> _Supplied material_
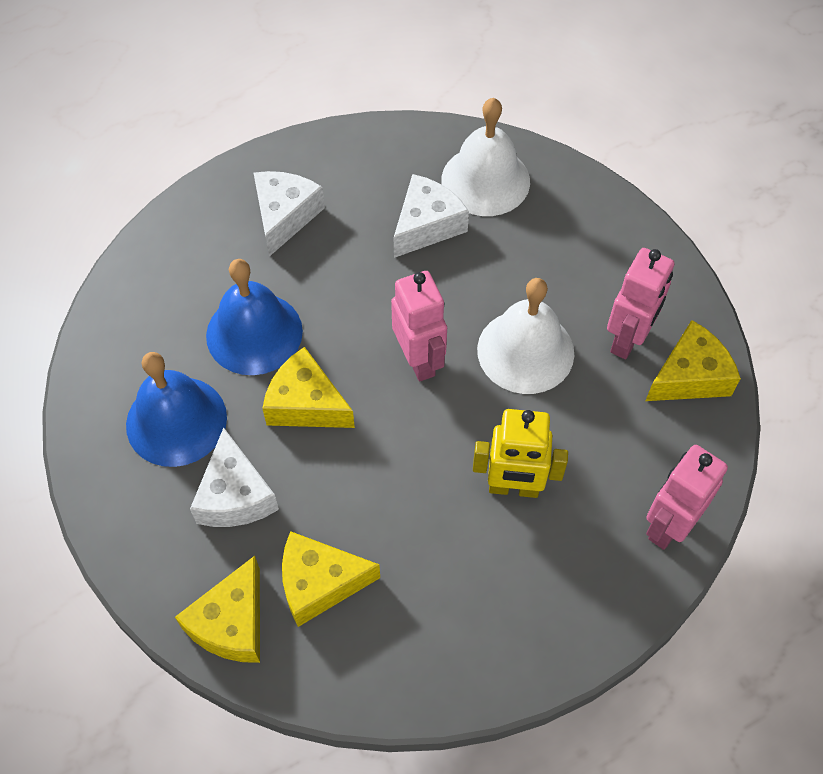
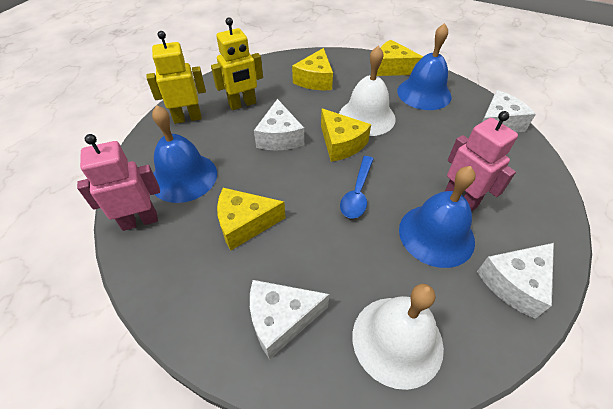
blue bell: 2 -> 3
blue spoon: 0 -> 1
pink robot: 3 -> 2
white cheese: 3 -> 4
yellow robot: 1 -> 2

> _Problem to work on_
Output the entries verbatim but drop the images.

> _Answer for the task_
blue bell: 2 -> 3
blue spoon: 0 -> 1
pink robot: 3 -> 2
white cheese: 3 -> 4
yellow robot: 1 -> 2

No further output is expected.